Task: First find the line with "tan cone J13 level 1 -> tan plate J13 level 1" in the entries below, then set down exactly every line through the line with "none -> lime slope A3:A4 level 1 top 3", that line included.

Task data:
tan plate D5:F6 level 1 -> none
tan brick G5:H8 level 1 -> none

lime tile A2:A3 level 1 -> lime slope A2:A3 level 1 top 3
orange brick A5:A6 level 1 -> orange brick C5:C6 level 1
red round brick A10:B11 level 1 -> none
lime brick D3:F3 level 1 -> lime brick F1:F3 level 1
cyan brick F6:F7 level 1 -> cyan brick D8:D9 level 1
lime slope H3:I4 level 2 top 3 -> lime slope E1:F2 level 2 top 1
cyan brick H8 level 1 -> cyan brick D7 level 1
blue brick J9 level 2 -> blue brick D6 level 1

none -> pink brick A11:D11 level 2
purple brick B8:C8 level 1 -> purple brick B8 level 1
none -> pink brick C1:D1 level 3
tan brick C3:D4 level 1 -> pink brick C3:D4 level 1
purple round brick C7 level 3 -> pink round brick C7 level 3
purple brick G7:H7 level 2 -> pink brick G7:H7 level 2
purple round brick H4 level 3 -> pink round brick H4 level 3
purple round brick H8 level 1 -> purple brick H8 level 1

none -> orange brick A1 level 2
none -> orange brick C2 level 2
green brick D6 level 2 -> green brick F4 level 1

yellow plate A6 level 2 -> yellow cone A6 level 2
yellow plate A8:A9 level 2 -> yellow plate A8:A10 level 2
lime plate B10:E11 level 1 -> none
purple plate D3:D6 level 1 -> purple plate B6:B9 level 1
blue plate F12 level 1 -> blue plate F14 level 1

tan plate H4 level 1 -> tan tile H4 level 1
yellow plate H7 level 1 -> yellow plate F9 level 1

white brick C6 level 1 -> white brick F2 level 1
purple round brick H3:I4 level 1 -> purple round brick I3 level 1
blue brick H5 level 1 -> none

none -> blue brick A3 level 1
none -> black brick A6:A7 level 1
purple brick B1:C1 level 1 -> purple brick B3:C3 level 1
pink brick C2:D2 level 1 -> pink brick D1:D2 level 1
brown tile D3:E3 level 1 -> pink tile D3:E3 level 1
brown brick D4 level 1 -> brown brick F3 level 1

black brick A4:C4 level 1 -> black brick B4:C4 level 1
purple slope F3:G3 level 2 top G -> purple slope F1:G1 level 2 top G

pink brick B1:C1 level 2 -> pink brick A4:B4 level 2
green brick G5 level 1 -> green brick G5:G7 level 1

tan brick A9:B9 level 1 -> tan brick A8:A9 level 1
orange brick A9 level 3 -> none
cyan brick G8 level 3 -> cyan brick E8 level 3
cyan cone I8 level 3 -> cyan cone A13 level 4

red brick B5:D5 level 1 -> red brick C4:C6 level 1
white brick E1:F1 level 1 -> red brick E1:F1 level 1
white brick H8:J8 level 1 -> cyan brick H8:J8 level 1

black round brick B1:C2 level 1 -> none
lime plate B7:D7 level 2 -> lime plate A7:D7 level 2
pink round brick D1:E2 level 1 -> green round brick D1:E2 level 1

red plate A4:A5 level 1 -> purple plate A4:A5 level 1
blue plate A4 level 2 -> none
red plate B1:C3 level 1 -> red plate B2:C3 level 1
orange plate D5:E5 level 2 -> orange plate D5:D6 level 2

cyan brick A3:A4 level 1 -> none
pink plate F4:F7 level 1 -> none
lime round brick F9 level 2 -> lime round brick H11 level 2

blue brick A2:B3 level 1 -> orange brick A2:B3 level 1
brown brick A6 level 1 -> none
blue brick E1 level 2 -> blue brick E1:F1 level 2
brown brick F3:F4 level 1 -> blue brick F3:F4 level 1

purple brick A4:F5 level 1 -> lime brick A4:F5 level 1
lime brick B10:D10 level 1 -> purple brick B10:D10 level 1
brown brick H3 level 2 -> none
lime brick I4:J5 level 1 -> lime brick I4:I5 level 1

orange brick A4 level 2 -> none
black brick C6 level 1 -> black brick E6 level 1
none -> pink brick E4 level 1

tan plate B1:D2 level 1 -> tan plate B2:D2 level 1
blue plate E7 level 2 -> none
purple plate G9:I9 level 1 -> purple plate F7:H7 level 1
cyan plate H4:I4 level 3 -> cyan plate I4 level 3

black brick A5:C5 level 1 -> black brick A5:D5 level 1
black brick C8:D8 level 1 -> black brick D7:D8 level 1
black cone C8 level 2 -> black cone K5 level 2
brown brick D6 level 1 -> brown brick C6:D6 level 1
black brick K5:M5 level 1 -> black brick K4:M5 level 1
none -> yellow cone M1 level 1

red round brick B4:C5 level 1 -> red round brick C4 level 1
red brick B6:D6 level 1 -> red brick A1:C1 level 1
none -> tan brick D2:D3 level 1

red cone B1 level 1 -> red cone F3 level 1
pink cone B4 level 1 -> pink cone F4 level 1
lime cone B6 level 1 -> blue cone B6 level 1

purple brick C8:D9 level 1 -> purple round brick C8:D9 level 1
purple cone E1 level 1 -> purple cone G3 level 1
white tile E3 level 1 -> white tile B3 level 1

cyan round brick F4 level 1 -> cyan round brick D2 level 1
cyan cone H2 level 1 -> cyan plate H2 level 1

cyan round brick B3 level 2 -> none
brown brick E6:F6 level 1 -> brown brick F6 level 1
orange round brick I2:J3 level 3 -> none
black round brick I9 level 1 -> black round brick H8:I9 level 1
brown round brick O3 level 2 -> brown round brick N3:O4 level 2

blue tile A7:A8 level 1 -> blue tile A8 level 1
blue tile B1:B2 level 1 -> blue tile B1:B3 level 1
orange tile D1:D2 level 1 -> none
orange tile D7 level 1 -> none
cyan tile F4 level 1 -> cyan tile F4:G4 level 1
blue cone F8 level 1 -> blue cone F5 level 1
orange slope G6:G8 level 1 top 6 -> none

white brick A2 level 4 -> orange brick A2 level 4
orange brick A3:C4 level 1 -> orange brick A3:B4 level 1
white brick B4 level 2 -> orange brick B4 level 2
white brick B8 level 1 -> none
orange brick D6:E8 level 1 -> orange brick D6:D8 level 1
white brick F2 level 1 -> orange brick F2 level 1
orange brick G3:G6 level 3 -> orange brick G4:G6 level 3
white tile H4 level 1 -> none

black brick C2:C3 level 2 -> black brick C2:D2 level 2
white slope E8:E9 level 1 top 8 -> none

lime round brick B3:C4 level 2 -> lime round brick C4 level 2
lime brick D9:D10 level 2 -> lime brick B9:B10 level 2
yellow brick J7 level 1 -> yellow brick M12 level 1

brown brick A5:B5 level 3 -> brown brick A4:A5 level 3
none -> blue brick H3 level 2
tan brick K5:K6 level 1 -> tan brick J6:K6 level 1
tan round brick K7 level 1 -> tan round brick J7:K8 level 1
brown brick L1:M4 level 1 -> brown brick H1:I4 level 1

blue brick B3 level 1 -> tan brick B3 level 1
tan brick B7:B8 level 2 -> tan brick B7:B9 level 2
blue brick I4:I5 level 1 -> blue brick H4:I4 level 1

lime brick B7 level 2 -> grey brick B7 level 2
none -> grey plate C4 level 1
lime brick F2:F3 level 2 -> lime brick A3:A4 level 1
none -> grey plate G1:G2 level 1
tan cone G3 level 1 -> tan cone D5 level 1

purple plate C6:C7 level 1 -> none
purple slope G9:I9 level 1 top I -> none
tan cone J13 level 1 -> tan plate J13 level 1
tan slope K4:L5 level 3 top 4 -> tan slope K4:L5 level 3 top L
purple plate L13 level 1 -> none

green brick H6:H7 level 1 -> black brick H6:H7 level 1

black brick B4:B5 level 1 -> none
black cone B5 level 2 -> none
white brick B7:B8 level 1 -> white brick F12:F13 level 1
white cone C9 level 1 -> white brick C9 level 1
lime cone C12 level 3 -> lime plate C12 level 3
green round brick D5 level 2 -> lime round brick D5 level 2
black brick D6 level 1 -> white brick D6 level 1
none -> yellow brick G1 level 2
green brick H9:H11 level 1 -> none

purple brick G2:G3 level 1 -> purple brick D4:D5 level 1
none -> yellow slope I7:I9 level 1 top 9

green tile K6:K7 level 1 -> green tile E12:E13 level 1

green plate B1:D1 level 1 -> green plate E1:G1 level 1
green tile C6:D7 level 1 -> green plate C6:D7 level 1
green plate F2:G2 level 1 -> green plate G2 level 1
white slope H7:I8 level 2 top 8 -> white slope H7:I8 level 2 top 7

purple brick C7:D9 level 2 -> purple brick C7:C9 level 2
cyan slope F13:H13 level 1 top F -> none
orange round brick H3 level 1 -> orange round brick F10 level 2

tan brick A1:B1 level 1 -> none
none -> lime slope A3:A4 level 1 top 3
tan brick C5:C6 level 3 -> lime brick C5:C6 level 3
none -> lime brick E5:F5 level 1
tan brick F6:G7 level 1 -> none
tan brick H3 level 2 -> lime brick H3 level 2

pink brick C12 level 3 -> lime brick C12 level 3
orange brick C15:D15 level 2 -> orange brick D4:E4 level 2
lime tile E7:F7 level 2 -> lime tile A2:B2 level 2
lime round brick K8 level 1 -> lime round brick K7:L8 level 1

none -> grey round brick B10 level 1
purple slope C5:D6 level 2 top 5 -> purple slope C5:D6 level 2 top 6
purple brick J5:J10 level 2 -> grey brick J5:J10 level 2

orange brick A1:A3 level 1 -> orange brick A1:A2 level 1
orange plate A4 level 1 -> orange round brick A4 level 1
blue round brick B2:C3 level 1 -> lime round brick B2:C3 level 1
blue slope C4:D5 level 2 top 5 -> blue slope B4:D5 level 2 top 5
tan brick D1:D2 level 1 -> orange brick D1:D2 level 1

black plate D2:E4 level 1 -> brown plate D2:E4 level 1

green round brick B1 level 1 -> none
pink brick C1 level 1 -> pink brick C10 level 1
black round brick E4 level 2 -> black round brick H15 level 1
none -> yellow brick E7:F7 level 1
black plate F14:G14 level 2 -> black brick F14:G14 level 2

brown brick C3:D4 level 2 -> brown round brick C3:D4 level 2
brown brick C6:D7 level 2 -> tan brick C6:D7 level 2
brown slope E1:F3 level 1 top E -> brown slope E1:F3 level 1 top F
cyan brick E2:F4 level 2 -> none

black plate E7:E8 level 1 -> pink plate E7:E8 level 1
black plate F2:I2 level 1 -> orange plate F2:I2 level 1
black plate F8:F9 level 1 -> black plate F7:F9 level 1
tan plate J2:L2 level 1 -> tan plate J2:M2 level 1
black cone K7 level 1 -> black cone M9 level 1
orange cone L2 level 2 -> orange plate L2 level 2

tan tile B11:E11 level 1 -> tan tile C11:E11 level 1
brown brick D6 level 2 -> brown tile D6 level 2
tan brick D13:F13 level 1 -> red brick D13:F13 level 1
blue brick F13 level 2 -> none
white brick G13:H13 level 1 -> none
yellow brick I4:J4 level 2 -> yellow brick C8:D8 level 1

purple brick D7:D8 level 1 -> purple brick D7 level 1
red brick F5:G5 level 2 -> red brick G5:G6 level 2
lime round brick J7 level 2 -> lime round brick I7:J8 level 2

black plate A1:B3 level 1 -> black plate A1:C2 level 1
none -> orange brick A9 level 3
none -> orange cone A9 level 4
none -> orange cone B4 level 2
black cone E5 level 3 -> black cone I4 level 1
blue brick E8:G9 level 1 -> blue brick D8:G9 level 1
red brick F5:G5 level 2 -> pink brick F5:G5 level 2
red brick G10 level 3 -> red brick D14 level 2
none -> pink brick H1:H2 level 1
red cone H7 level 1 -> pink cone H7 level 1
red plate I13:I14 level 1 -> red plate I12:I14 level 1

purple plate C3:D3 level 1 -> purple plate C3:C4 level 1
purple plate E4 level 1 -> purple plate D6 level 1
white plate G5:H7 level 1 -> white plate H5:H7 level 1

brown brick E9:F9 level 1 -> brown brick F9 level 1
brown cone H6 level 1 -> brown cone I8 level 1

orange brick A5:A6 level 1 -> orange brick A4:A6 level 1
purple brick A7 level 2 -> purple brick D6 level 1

Expected output:
tan cone J13 level 1 -> tan plate J13 level 1
tan slope K4:L5 level 3 top 4 -> tan slope K4:L5 level 3 top L
purple plate L13 level 1 -> none

green brick H6:H7 level 1 -> black brick H6:H7 level 1

black brick B4:B5 level 1 -> none
black cone B5 level 2 -> none
white brick B7:B8 level 1 -> white brick F12:F13 level 1
white cone C9 level 1 -> white brick C9 level 1
lime cone C12 level 3 -> lime plate C12 level 3
green round brick D5 level 2 -> lime round brick D5 level 2
black brick D6 level 1 -> white brick D6 level 1
none -> yellow brick G1 level 2
green brick H9:H11 level 1 -> none

purple brick G2:G3 level 1 -> purple brick D4:D5 level 1
none -> yellow slope I7:I9 level 1 top 9

green tile K6:K7 level 1 -> green tile E12:E13 level 1

green plate B1:D1 level 1 -> green plate E1:G1 level 1
green tile C6:D7 level 1 -> green plate C6:D7 level 1
green plate F2:G2 level 1 -> green plate G2 level 1
white slope H7:I8 level 2 top 8 -> white slope H7:I8 level 2 top 7

purple brick C7:D9 level 2 -> purple brick C7:C9 level 2
cyan slope F13:H13 level 1 top F -> none
orange round brick H3 level 1 -> orange round brick F10 level 2

tan brick A1:B1 level 1 -> none
none -> lime slope A3:A4 level 1 top 3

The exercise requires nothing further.